### Given data
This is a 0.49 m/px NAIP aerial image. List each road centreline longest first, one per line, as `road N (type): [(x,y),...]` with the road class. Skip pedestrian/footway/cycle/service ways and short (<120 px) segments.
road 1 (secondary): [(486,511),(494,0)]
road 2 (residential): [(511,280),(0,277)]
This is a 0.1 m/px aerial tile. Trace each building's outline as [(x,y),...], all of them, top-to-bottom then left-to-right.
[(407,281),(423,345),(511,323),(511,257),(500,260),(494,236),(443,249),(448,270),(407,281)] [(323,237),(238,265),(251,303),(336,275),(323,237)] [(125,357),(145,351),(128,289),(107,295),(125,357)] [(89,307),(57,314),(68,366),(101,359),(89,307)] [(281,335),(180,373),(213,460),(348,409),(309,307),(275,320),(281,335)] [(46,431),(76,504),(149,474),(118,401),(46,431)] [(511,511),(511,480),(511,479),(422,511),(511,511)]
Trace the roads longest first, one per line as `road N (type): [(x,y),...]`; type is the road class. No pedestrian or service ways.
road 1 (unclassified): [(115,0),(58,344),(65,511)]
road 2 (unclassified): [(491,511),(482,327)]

### Problem description
Convert every line of the records above into a JSON array of strings, one string per line, omitting blank lines.

### Answer to the problem
[
  "This is a 0.49 m/px NAIP aerial image. List each road centreline longest first, one per line, as `road N (type): [(x,y),...]` with the road class. Skip pedestrian/footway/cycle/service ways and short (<120 px) segments.",
  "road 1 (secondary): [(486,511),(494,0)]",
  "road 2 (residential): [(511,280),(0,277)]",
  "This is a 0.1 m/px aerial tile. Trace each building's outline as [(x,y),...], all of them, top-to-bottom then left-to-right.",
  "[(407,281),(423,345),(511,323),(511,257),(500,260),(494,236),(443,249),(448,270),(407,281)] [(323,237),(238,265),(251,303),(336,275),(323,237)] [(125,357),(145,351),(128,289),(107,295),(125,357)] [(89,307),(57,314),(68,366),(101,359),(89,307)] [(281,335),(180,373),(213,460),(348,409),(309,307),(275,320),(281,335)] [(46,431),(76,504),(149,474),(118,401),(46,431)] [(511,511),(511,480),(511,479),(422,511),(511,511)]",
  "Trace the roads longest first, one per line as `road N (type): [(x,y),...]`; type is the road class. No pedestrian or service ways.",
  "road 1 (unclassified): [(115,0),(58,344),(65,511)]",
  "road 2 (unclassified): [(491,511),(482,327)]"
]